[About this exercise]: Lines with "TEMP": pull these out of the listing below.

[Available data]:
------
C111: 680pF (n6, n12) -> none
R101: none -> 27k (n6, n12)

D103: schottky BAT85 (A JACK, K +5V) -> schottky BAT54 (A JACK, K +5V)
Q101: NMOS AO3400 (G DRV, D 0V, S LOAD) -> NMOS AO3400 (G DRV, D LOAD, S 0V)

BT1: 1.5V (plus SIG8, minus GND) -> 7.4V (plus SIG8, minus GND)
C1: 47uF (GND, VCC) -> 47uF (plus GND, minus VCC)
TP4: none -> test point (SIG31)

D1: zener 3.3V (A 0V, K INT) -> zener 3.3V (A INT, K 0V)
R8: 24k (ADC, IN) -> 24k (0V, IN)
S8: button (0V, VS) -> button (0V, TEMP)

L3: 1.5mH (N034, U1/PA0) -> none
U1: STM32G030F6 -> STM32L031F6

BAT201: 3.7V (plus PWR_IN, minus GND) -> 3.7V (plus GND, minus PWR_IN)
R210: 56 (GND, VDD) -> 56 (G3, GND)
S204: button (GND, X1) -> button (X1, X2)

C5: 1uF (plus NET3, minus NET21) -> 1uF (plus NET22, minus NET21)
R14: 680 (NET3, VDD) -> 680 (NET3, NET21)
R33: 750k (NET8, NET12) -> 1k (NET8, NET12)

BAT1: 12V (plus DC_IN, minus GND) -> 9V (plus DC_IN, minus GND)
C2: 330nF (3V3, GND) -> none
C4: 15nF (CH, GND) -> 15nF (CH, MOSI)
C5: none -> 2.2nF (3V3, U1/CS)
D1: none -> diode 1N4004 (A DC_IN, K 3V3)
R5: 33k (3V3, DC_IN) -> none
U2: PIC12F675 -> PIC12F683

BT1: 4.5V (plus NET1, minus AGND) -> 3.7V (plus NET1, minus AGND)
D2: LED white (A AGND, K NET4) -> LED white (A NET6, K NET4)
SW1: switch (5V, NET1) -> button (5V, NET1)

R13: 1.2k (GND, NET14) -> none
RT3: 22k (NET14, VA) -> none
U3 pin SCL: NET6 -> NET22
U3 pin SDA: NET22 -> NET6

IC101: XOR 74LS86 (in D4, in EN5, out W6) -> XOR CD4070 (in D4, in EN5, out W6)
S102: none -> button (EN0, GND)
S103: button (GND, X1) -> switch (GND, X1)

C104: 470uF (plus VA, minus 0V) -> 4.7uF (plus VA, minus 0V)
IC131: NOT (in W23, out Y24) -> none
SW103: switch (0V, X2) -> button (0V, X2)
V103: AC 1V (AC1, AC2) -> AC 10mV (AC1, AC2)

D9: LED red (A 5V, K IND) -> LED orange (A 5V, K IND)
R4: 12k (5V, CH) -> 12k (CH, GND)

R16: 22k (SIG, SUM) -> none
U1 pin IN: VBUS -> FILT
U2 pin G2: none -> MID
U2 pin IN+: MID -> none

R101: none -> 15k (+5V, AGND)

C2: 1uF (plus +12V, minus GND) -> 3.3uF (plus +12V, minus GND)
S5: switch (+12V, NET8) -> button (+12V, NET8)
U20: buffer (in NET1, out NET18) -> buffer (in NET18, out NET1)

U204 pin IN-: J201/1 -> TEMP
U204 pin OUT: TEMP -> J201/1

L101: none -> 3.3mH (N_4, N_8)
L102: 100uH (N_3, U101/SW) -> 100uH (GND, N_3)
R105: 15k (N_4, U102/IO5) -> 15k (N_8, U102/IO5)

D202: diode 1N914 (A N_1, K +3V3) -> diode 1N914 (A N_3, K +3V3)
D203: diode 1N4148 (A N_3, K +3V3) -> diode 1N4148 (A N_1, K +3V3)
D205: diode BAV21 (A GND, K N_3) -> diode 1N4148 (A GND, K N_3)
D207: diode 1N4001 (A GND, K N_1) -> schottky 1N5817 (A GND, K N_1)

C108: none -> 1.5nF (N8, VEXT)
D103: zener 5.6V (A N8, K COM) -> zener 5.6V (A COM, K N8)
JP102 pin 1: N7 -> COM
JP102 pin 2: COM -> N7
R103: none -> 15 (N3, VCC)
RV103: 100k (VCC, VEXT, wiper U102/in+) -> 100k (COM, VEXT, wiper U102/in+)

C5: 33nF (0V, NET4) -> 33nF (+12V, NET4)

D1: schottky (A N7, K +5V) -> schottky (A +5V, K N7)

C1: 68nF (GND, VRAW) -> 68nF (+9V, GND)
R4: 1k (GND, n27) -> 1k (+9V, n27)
------
[Exercise answer]:
S8: button (0V, VS) -> button (0V, TEMP)
U204 pin IN-: J201/1 -> TEMP
U204 pin OUT: TEMP -> J201/1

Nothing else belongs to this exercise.